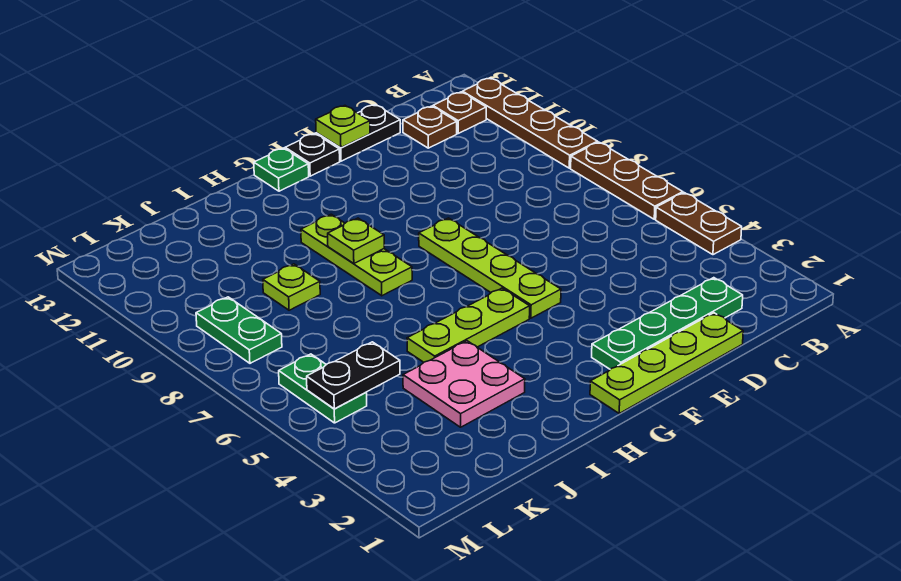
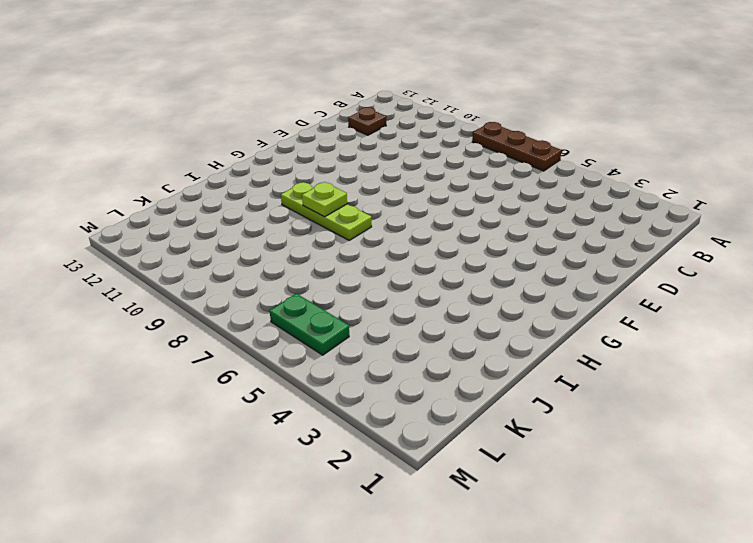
none -> brown plate A4:A5 level 1
none -> brown plate A9:A12 level 1
none -> brown plate B12 level 1

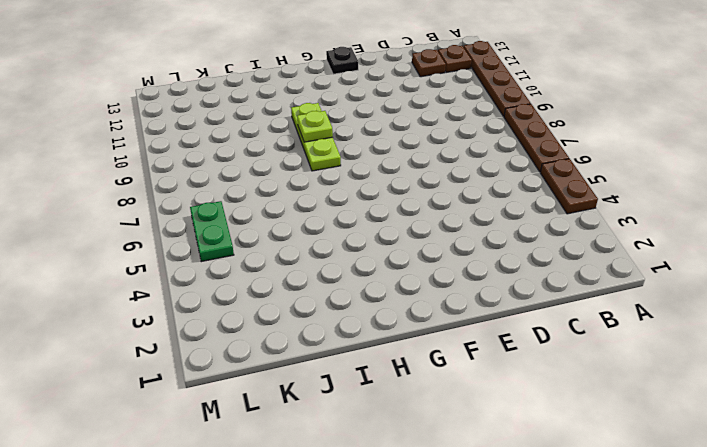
none -> green plate C2:F2 level 1
none -> lime plate D1:G1 level 1
none -> black plate D13:E13 level 1

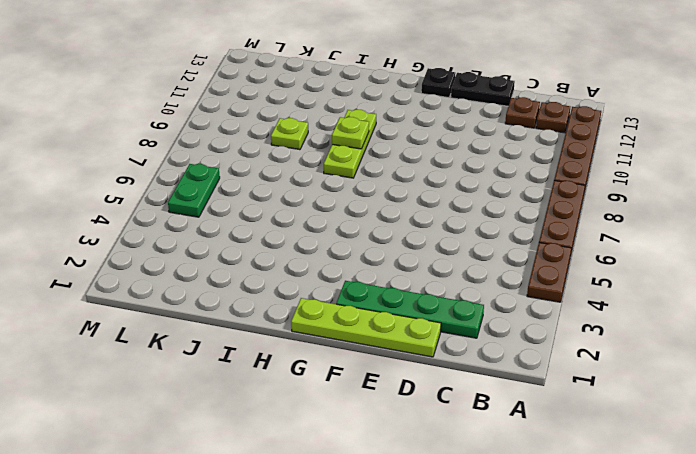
none -> lime plate F5:F8 level 1
none -> lime plate G5:I5 level 1
none -> green plate G13 level 1

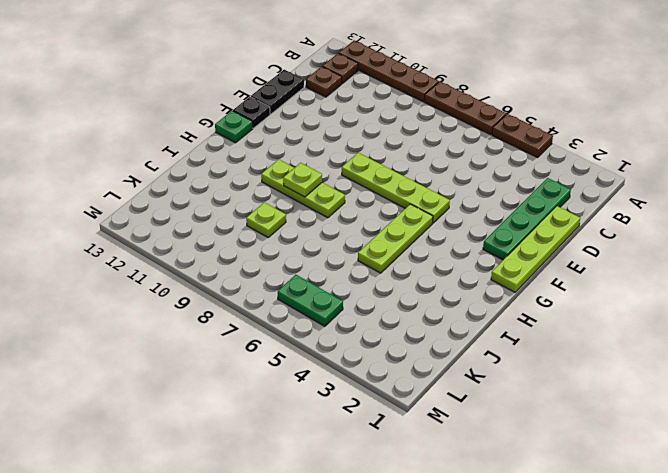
none -> pink plate I3:J4 level 1
none -> green plate L8:L9 level 1
none -> lime plate E13 level 2

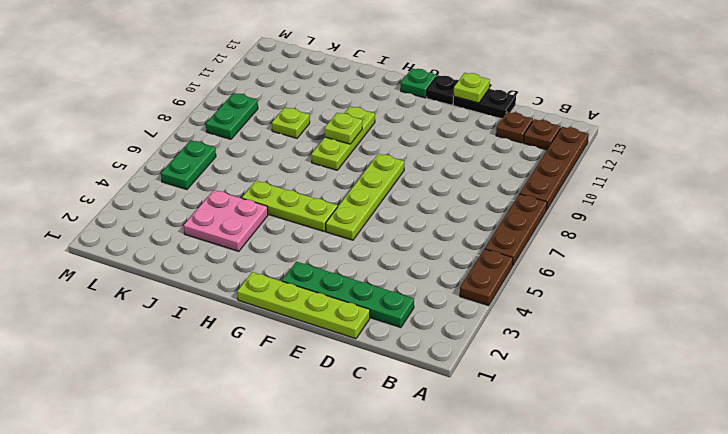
none -> black plate K5:L5 level 2

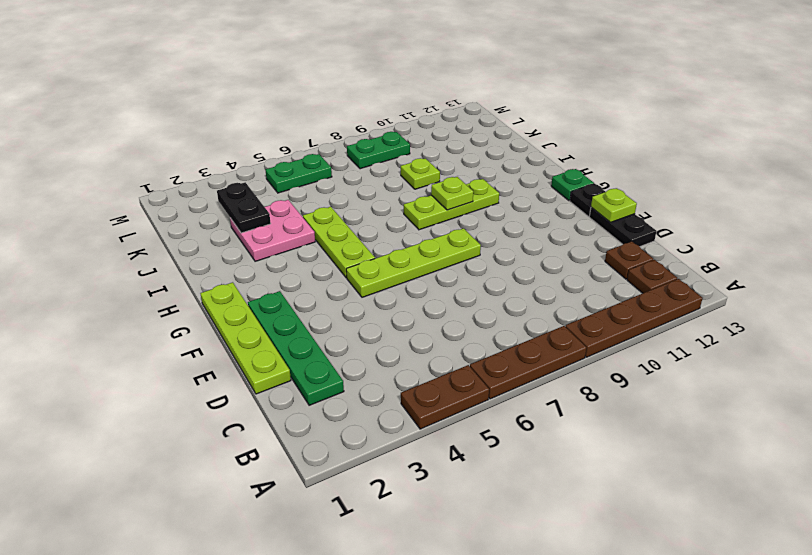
black plate J3:K3 level 2 -> black plate K5:L5 level 2

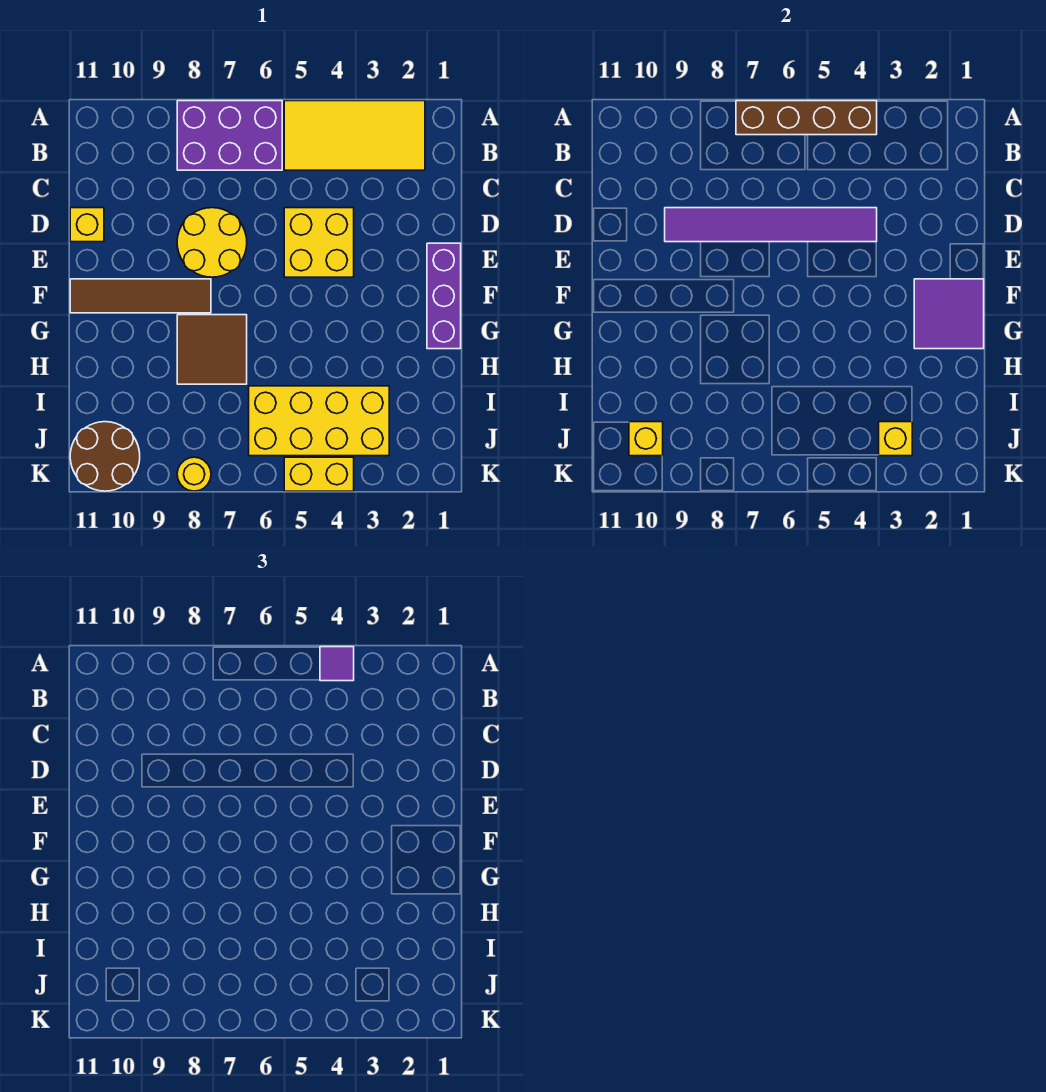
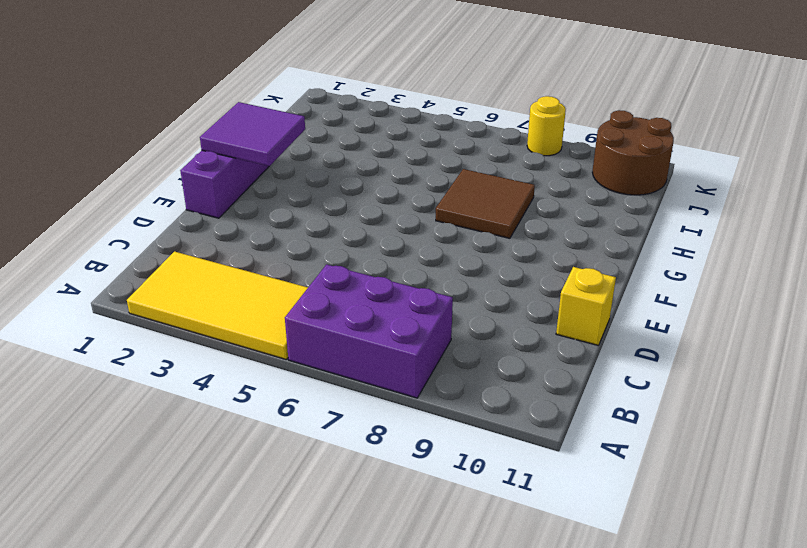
none -> yellow brick D4:E5 level 1
none -> yellow round brick D7:E8 level 1
none -> brown tile F8:F11 level 1

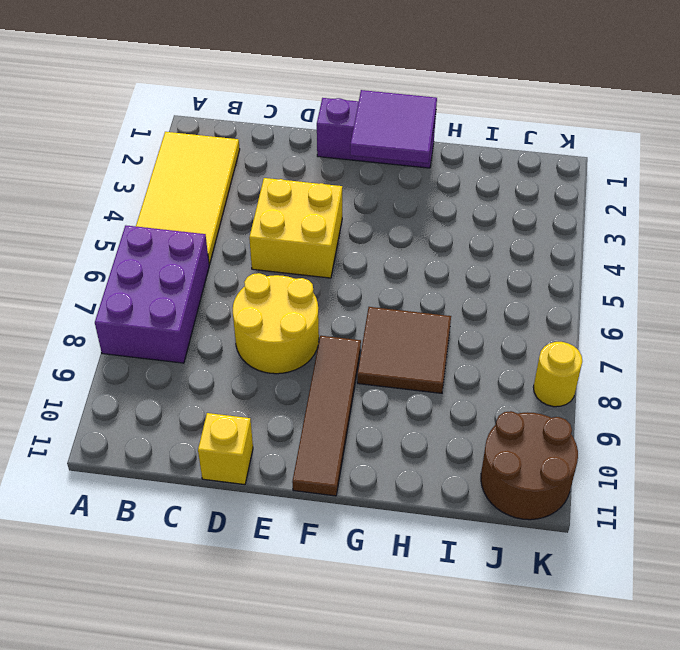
none -> yellow brick I3:J6 level 1
none -> yellow brick K4:K5 level 1
none -> brown brick A4:A7 level 2

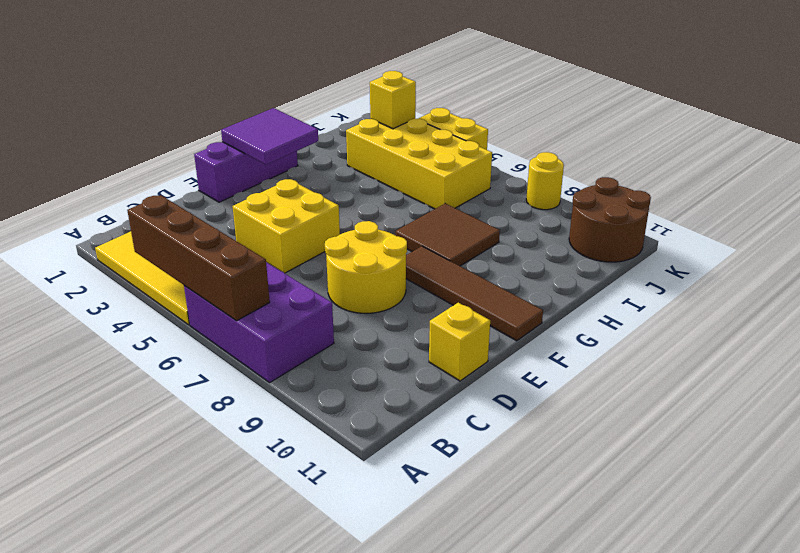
none -> purple tile D4:D9 level 2
none -> yellow brick J10 level 2
none -> purple tile A4 level 3

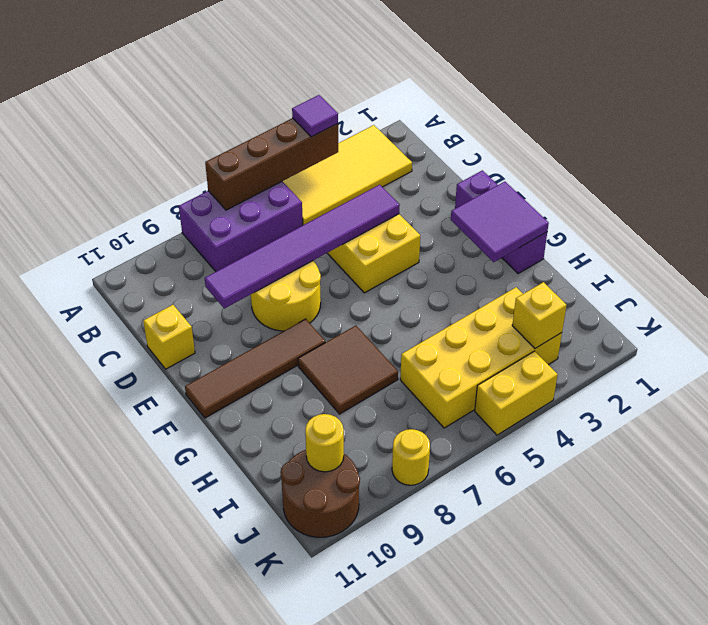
yellow round brick J10 level 2 -> yellow brick J10 level 2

* **ABOUT THIS EXERCISE**
Keep the pictures out and print all the records exactly as they are.

* **TASK ANSWER**
none -> brown plate A4:A5 level 1
none -> brown plate A9:A12 level 1
none -> brown plate B12 level 1

none -> green plate C2:F2 level 1
none -> lime plate D1:G1 level 1
none -> black plate D13:E13 level 1

none -> lime plate F5:F8 level 1
none -> lime plate G5:I5 level 1
none -> green plate G13 level 1

none -> pink plate I3:J4 level 1
none -> green plate L8:L9 level 1
none -> lime plate E13 level 2

none -> black plate K5:L5 level 2

black plate J3:K3 level 2 -> black plate K5:L5 level 2

none -> yellow brick D4:E5 level 1
none -> yellow round brick D7:E8 level 1
none -> brown tile F8:F11 level 1

none -> yellow brick I3:J6 level 1
none -> yellow brick K4:K5 level 1
none -> brown brick A4:A7 level 2

none -> purple tile D4:D9 level 2
none -> yellow brick J10 level 2
none -> purple tile A4 level 3

yellow round brick J10 level 2 -> yellow brick J10 level 2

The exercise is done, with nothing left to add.